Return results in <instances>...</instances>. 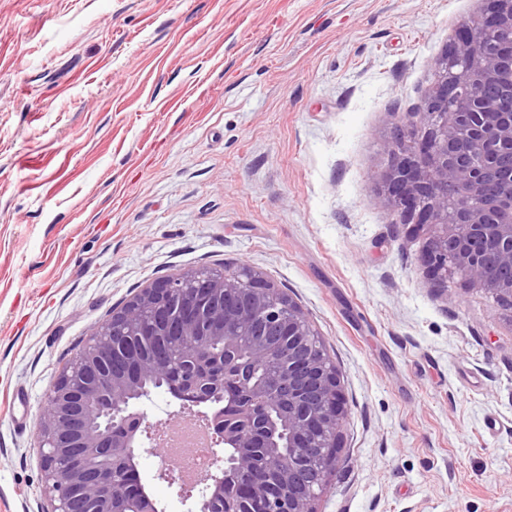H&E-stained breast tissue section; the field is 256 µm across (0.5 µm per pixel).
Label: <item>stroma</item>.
Listing matches in <instances>:
<instances>
[{"label": "stroma", "instance_id": "35a3bbf8", "mask_svg": "<svg viewBox=\"0 0 512 512\" xmlns=\"http://www.w3.org/2000/svg\"><path fill=\"white\" fill-rule=\"evenodd\" d=\"M484 0H0V512H40L37 426L113 308L202 267L302 308L347 417L318 512H512V312L387 207ZM164 512H188L158 459Z\"/></svg>", "mask_w": 512, "mask_h": 512}]
</instances>
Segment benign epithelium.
I'll list each match as a JSON object with an SVG mask.
<instances>
[{
    "label": "benign epithelium",
    "mask_w": 512,
    "mask_h": 512,
    "mask_svg": "<svg viewBox=\"0 0 512 512\" xmlns=\"http://www.w3.org/2000/svg\"><path fill=\"white\" fill-rule=\"evenodd\" d=\"M512 0H491L440 59L419 129L385 143L377 184L401 223L430 230L424 261L438 289L448 273L512 311V89L481 91L512 57ZM164 379L179 401L232 399L204 422L212 461L183 494L190 512H317L346 416L336 365L301 308L261 272L196 269L151 283L99 325L46 393L37 431L44 512H162L142 483L144 440L158 426L138 408Z\"/></svg>",
    "instance_id": "obj_1"
}]
</instances>
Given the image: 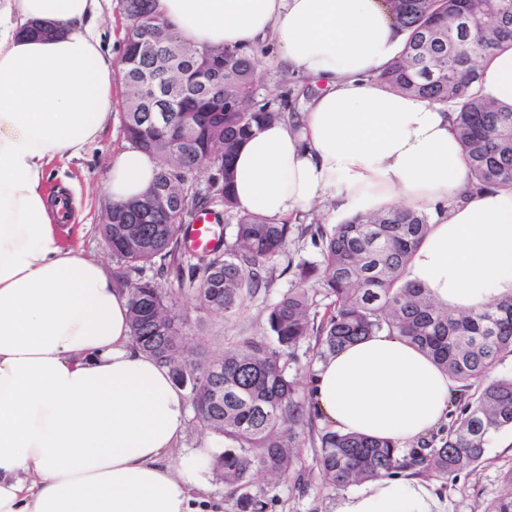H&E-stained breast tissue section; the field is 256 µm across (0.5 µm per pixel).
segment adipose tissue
I'll return each mask as SVG.
<instances>
[{
    "mask_svg": "<svg viewBox=\"0 0 512 512\" xmlns=\"http://www.w3.org/2000/svg\"><path fill=\"white\" fill-rule=\"evenodd\" d=\"M198 46L269 41L289 71L324 88L293 121L238 149L240 209L278 222L325 203L368 211L397 200L437 214L409 277L439 304L476 310L512 294V192L467 195L447 112L388 90L399 53L385 0H154ZM102 0H0V512H194L204 451L173 455L188 406L164 365L132 341L112 274L63 247L53 160L80 157L111 119L119 64L98 33ZM54 25L53 36L29 33ZM483 95L512 105V49L482 69ZM152 157L113 154L111 201L145 192ZM455 385L398 336L366 337L318 363L309 398L322 423L406 445L448 420ZM335 512H445L418 477L368 482Z\"/></svg>",
    "mask_w": 512,
    "mask_h": 512,
    "instance_id": "1",
    "label": "adipose tissue"
}]
</instances>
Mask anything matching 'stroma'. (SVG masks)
Instances as JSON below:
<instances>
[{
  "label": "stroma",
  "mask_w": 512,
  "mask_h": 512,
  "mask_svg": "<svg viewBox=\"0 0 512 512\" xmlns=\"http://www.w3.org/2000/svg\"><path fill=\"white\" fill-rule=\"evenodd\" d=\"M258 77L266 93L287 101L289 111L306 110L318 92V86L300 75L293 74L277 63L270 50L258 54ZM122 82L112 86V119L101 137L90 144L82 157L57 164L56 175L46 186L54 191L63 183H71L86 213L84 223L62 224L58 227L65 246L83 251L86 255L111 264L112 252L100 232L109 199L103 189V179L112 155L127 145L121 132ZM320 260L319 249L310 235L293 234L288 255L277 257L269 268V285L249 299L245 307L232 318L209 316L199 310L192 294L178 295L175 313L183 327L189 348L199 352L221 351L235 337L263 336L267 333V316L271 307L291 288L292 271L289 258ZM317 439L304 433L299 439L297 467L301 481L278 480L258 475L249 487L250 496L266 502V512H334L337 491L325 488L315 467ZM512 467V433L496 436L488 459L476 471L460 474L456 479L435 478L434 484L445 512H473L477 504L497 497L502 489L501 475Z\"/></svg>",
  "instance_id": "35a3bbf8"
}]
</instances>
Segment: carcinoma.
<instances>
[{"label":"carcinoma","instance_id":"1","mask_svg":"<svg viewBox=\"0 0 512 512\" xmlns=\"http://www.w3.org/2000/svg\"><path fill=\"white\" fill-rule=\"evenodd\" d=\"M389 6L404 41L378 79L393 92L451 110L469 173L467 193L512 192V106L487 100L480 87V62L512 48V0H389ZM122 8L127 29L143 43L132 50L135 62L121 68L122 133L153 157L157 171L138 203L112 205V223L101 230L119 264L112 271L115 285L129 296L133 342L187 386L198 425L224 439V450L214 455L216 475L234 493L250 486L258 472L299 482L298 440L306 431L317 437L319 476L336 491L406 472L425 478L474 472L487 459L489 436L512 430V376L496 374L512 356V295L462 313L437 305L406 279L432 220L425 207L360 213L330 229L275 223L239 209L231 191L239 146L256 129L285 117L284 106L261 93L257 53L184 40L160 23L152 0H123ZM460 18L469 31L454 27ZM212 53L224 54V76L183 90L181 111L169 113L165 124L156 120L150 94L133 92L158 58L190 68ZM207 165L221 179H212L204 195L195 182ZM160 188L170 190L171 204L156 213L143 202ZM216 202L235 219L233 240L218 252L186 250L184 227ZM295 229L311 235L321 261H288L295 281L268 313L270 336H240L210 355L188 352L174 316L175 294L160 281L188 288L209 313L232 316L266 285L268 264ZM146 268L154 270V279L128 275ZM319 295L330 300L321 318ZM377 333L409 340L458 384L451 422L412 448L318 426L316 408L296 399L288 374V362L311 337L320 361ZM503 481L506 491L483 512H512V468Z\"/></svg>","mask_w":512,"mask_h":512}]
</instances>
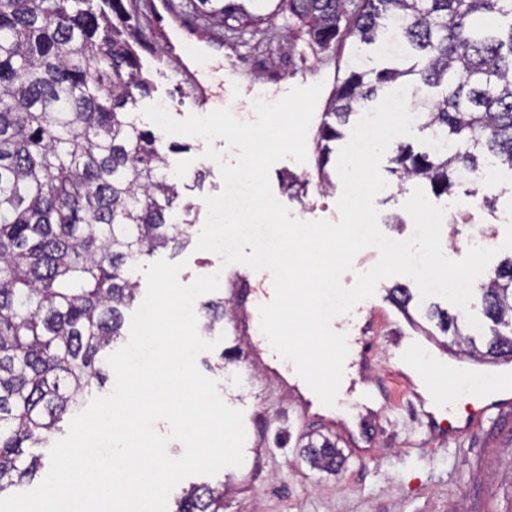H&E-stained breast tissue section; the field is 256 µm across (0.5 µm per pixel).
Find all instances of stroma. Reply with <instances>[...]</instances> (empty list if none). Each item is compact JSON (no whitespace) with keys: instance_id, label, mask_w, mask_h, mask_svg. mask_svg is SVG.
I'll return each instance as SVG.
<instances>
[{"instance_id":"1","label":"stroma","mask_w":512,"mask_h":512,"mask_svg":"<svg viewBox=\"0 0 512 512\" xmlns=\"http://www.w3.org/2000/svg\"><path fill=\"white\" fill-rule=\"evenodd\" d=\"M284 32L285 22L279 18L273 25H261L252 39L225 42L222 105L237 119L255 120L256 94L276 101L290 88L319 82L323 89L313 120L321 122L336 71H347L360 60L378 68L386 64L376 47L350 38L337 43L334 51L316 55L304 39L285 37ZM140 57L153 91L138 101V108L159 102L175 119L191 114L172 79L173 64L165 54L148 48L141 50ZM174 142L183 150L170 154V163L189 159L194 167L182 179L184 200L198 205L204 196L220 193L223 183L218 167L203 156L205 141L185 135L162 140L166 146ZM391 166L390 158H383L380 170L388 186L375 204L383 232L404 240L412 235L413 222L403 204L415 184L399 183ZM314 169L311 161L299 164L288 158L275 163L270 170L272 191L293 217L338 221L342 184L335 163L326 166L331 182L326 190L315 178L297 197L282 180L284 174L300 176ZM197 170L204 171L203 182H195ZM477 189V196L471 198L460 190L439 198V205L447 209L443 225L453 234L451 240L443 241L442 249L456 260L473 245L499 248L500 259L510 258L512 252L503 250L501 244L511 219L506 207L512 201V179L489 176ZM154 257L180 264L178 280L184 285L219 269L226 277L218 291L225 299V338L216 350L197 359L200 371L217 380L224 401L244 413V461L218 474L224 482V512H512V410L489 414L465 435L444 440L426 426L414 406L413 391L405 380L408 356L397 349L393 335L402 316L390 296L391 288L412 286V279L386 278L375 296L363 302L372 311L360 330L373 341L370 379L388 391L390 404L366 429V447L357 452L354 438L340 421L301 415L282 386L265 377L261 367L249 364L246 343L234 330L238 311L229 300L227 280L236 274L253 279L256 271L240 264L221 267L218 256L195 251L190 245L179 251L161 249ZM434 306L452 315L459 312L440 297L413 299L408 310L437 342L433 353L438 366L430 371L429 387L444 396L453 383L440 366L448 361L446 349L452 338L442 333L436 318L431 317ZM325 439L335 444L341 461L333 472L313 468L307 455L308 441Z\"/></svg>"}]
</instances>
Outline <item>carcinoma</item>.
<instances>
[{
    "mask_svg": "<svg viewBox=\"0 0 512 512\" xmlns=\"http://www.w3.org/2000/svg\"><path fill=\"white\" fill-rule=\"evenodd\" d=\"M232 38L278 15L322 52L339 37L379 44L393 68L353 67L337 82L317 139L319 168L340 127L390 85L416 93L423 151L400 144L391 172L441 198L493 164L512 171V0H188ZM135 0H0V495L35 479L59 424L107 378L138 284L127 270L160 248L182 249L177 184L159 137L130 107L150 95L136 46ZM438 88L435 98L422 87ZM490 320L479 349L458 317L437 311L461 351L512 356V258L482 284ZM224 325V299L199 310ZM336 466V446L307 445ZM173 512H224V483L192 485Z\"/></svg>",
    "mask_w": 512,
    "mask_h": 512,
    "instance_id": "cac0c4a2",
    "label": "carcinoma"
}]
</instances>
□ □ □ □
▶ Task instructions
Output an exact copy of the lines beginning at the one that holds "Outline <item>carcinoma</item>." and running through the final line of the records.

▶ Reply
Outline <item>carcinoma</item>.
<instances>
[{
    "mask_svg": "<svg viewBox=\"0 0 512 512\" xmlns=\"http://www.w3.org/2000/svg\"><path fill=\"white\" fill-rule=\"evenodd\" d=\"M232 38L278 15L322 52L339 37L379 44L393 68L353 67L337 82L317 139L319 168L340 127L390 85L416 93L423 151L400 144L391 172L441 198L493 164L512 171V0H188ZM135 0H0V495L35 479L59 424L107 378L138 284L127 270L160 248L182 249L177 184L159 137L130 107L150 95L136 46ZM438 88L435 98L422 87ZM490 320L479 349L458 317L437 311L461 351L512 356V258L482 284ZM224 325V299L199 310ZM336 466V446L307 445ZM173 512H224V483L192 485Z\"/></svg>",
    "mask_w": 512,
    "mask_h": 512,
    "instance_id": "cac0c4a2",
    "label": "carcinoma"
}]
</instances>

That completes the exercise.